Required action
Up to and including the final line, retype each line of the records below, starting with the one that contains "Q1: PNP (B VB, C".

Dataset entries
==========
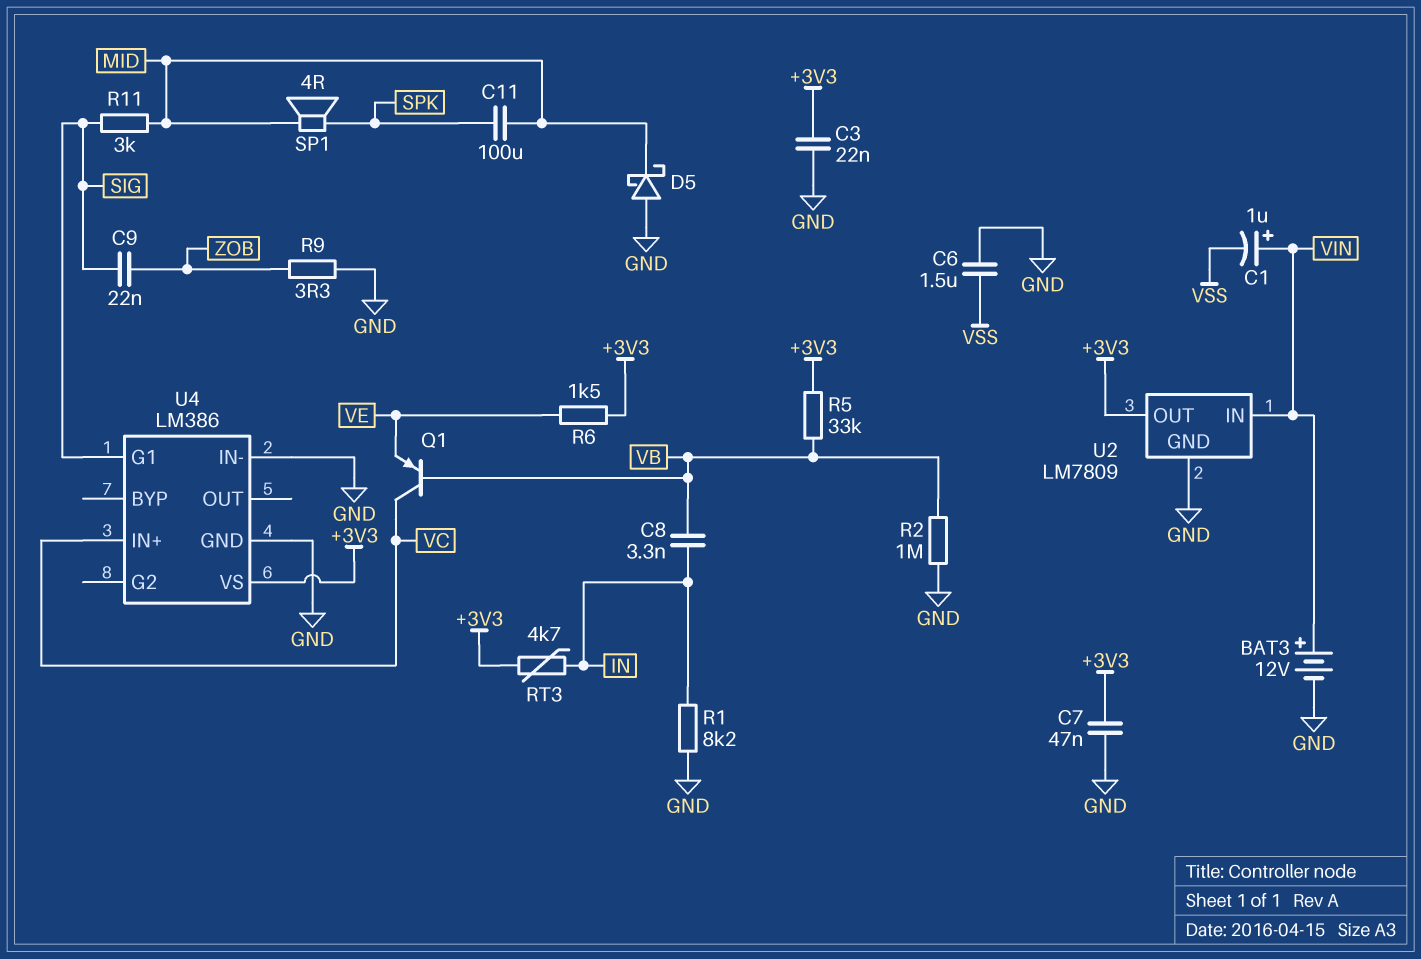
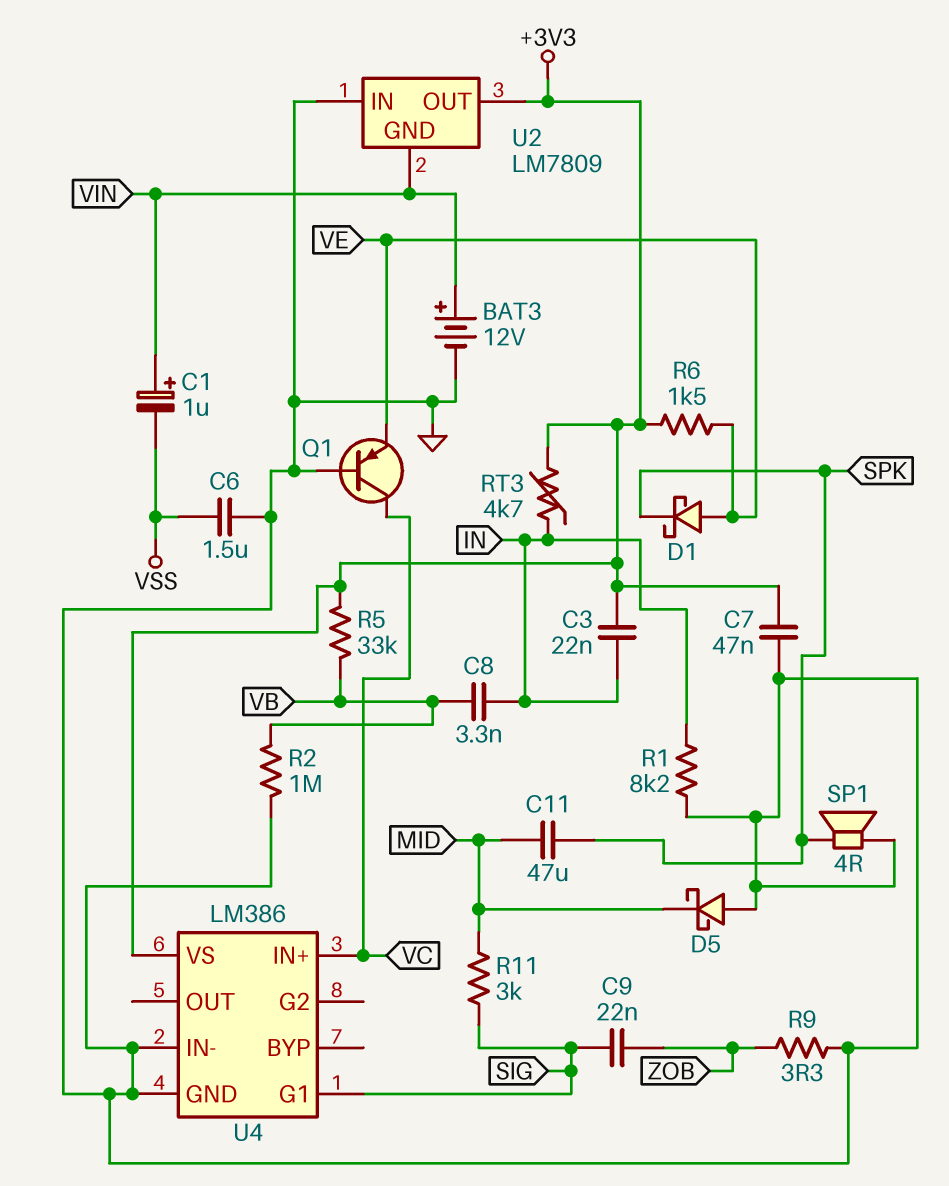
C3: 22nF (+3V3, GND) -> 22nF (+3V3, IN)
C11: 100uF (MID, SPK) -> 47uF (MID, SPK)
D1: none -> schottky (A VE, K SPK)
Q1: PNP (B VB, C VC, E VE) -> PNP (B GND, C VC, E VE)
SP1: speaker 4R (MID, SPK) -> speaker 4R (GND, SPK)
U2 pin GND: GND -> VIN
U2 pin IN: VIN -> GND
==========
Exercise result
Q1: PNP (B VB, C VC, E VE) -> PNP (B GND, C VC, E VE)
SP1: speaker 4R (MID, SPK) -> speaker 4R (GND, SPK)
U2 pin GND: GND -> VIN
U2 pin IN: VIN -> GND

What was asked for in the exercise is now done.